== DATASET RECORDS
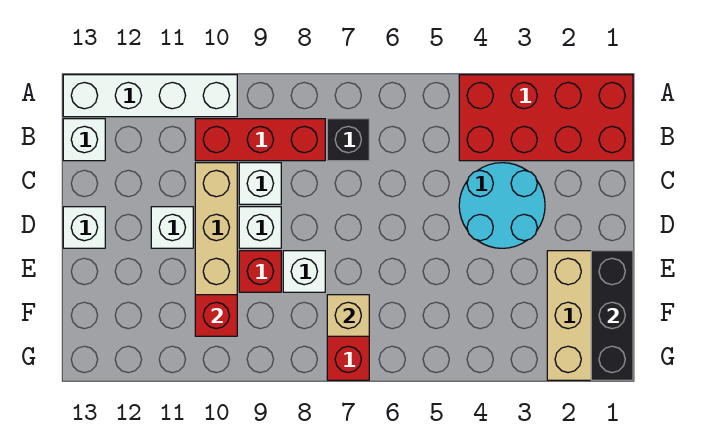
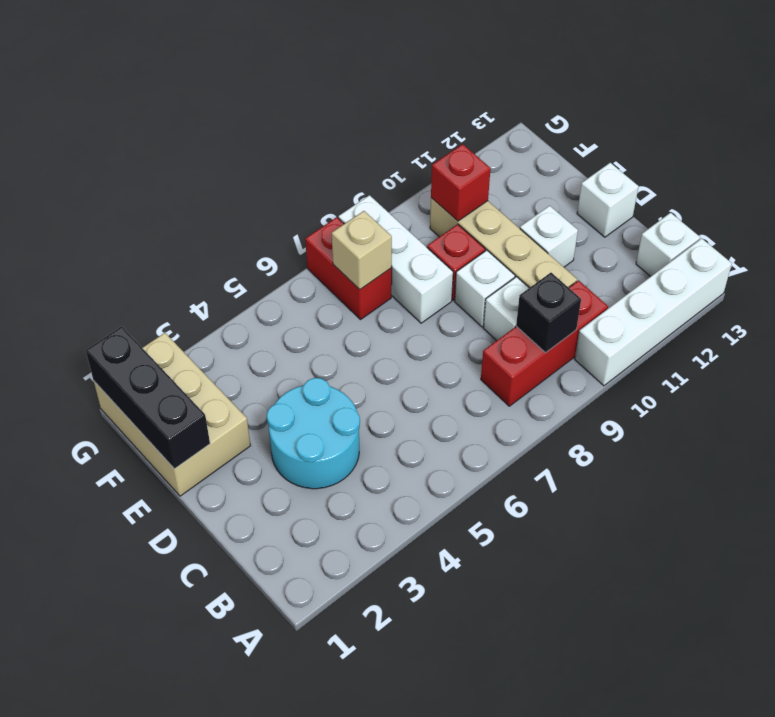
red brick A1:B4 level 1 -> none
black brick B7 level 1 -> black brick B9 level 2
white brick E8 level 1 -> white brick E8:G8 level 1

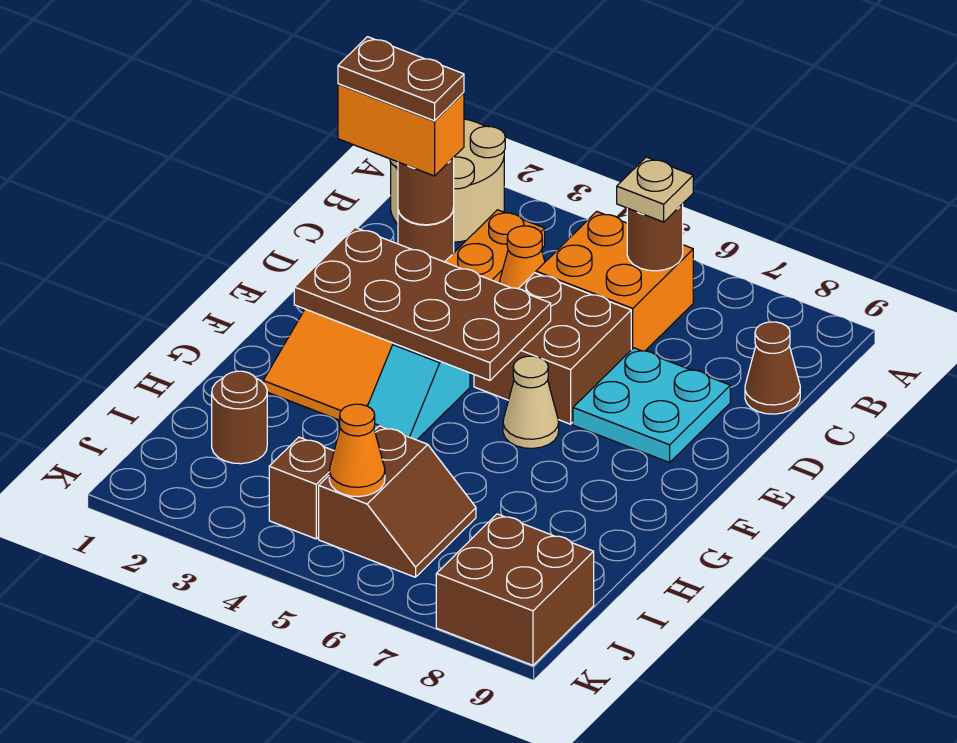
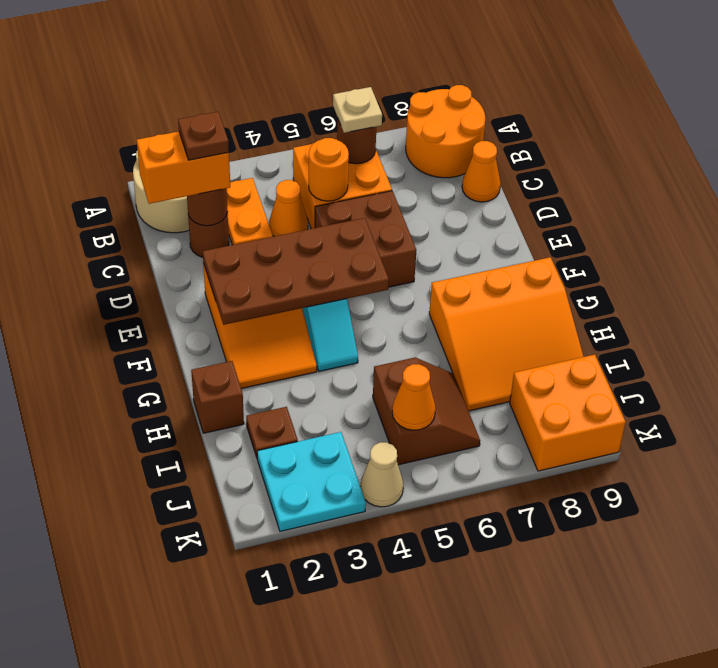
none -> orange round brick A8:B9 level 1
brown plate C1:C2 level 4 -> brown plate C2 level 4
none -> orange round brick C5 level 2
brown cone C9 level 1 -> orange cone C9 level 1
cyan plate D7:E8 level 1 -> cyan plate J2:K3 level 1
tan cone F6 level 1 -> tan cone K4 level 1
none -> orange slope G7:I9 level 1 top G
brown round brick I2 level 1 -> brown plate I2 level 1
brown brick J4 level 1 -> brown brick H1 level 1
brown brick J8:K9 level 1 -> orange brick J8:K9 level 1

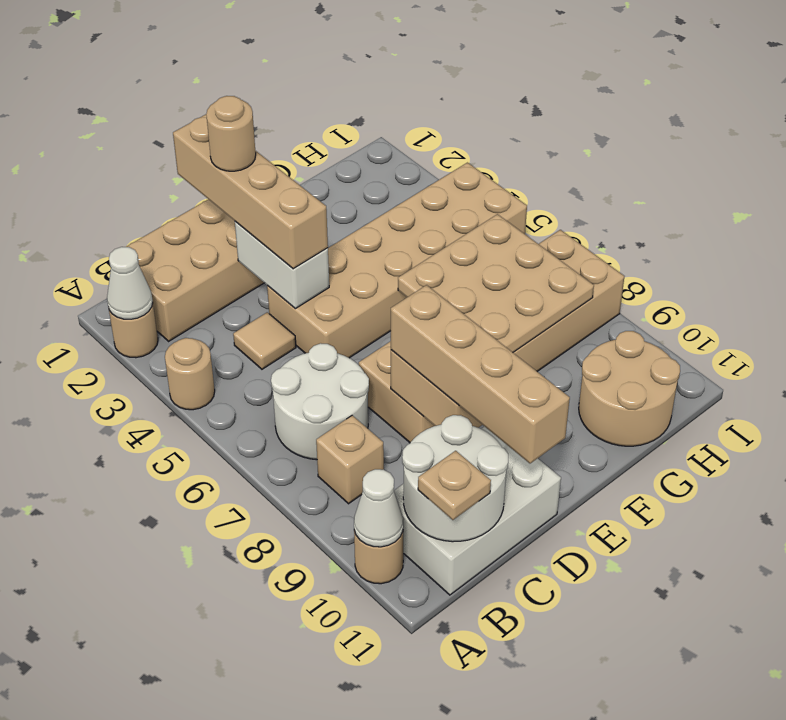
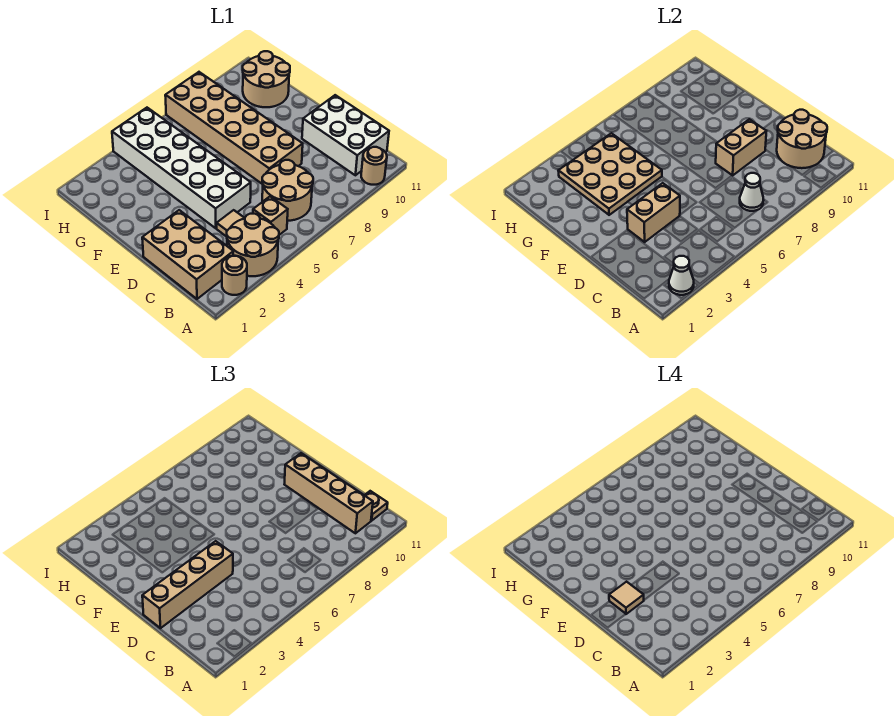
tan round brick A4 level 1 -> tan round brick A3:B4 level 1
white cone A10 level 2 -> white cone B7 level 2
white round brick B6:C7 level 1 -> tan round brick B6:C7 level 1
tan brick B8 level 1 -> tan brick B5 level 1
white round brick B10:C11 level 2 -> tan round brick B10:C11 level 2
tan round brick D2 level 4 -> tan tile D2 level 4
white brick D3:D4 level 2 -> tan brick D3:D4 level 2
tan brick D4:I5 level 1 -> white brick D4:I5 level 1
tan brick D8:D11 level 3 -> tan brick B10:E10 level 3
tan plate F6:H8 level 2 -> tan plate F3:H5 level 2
====
> WHAT IS BEING ASKED: Repeat the records above exactly, omitting every picture.

> TASK RESULT:
red brick A1:B4 level 1 -> none
black brick B7 level 1 -> black brick B9 level 2
white brick E8 level 1 -> white brick E8:G8 level 1

none -> orange round brick A8:B9 level 1
brown plate C1:C2 level 4 -> brown plate C2 level 4
none -> orange round brick C5 level 2
brown cone C9 level 1 -> orange cone C9 level 1
cyan plate D7:E8 level 1 -> cyan plate J2:K3 level 1
tan cone F6 level 1 -> tan cone K4 level 1
none -> orange slope G7:I9 level 1 top G
brown round brick I2 level 1 -> brown plate I2 level 1
brown brick J4 level 1 -> brown brick H1 level 1
brown brick J8:K9 level 1 -> orange brick J8:K9 level 1

tan round brick A4 level 1 -> tan round brick A3:B4 level 1
white cone A10 level 2 -> white cone B7 level 2
white round brick B6:C7 level 1 -> tan round brick B6:C7 level 1
tan brick B8 level 1 -> tan brick B5 level 1
white round brick B10:C11 level 2 -> tan round brick B10:C11 level 2
tan round brick D2 level 4 -> tan tile D2 level 4
white brick D3:D4 level 2 -> tan brick D3:D4 level 2
tan brick D4:I5 level 1 -> white brick D4:I5 level 1
tan brick D8:D11 level 3 -> tan brick B10:E10 level 3
tan plate F6:H8 level 2 -> tan plate F3:H5 level 2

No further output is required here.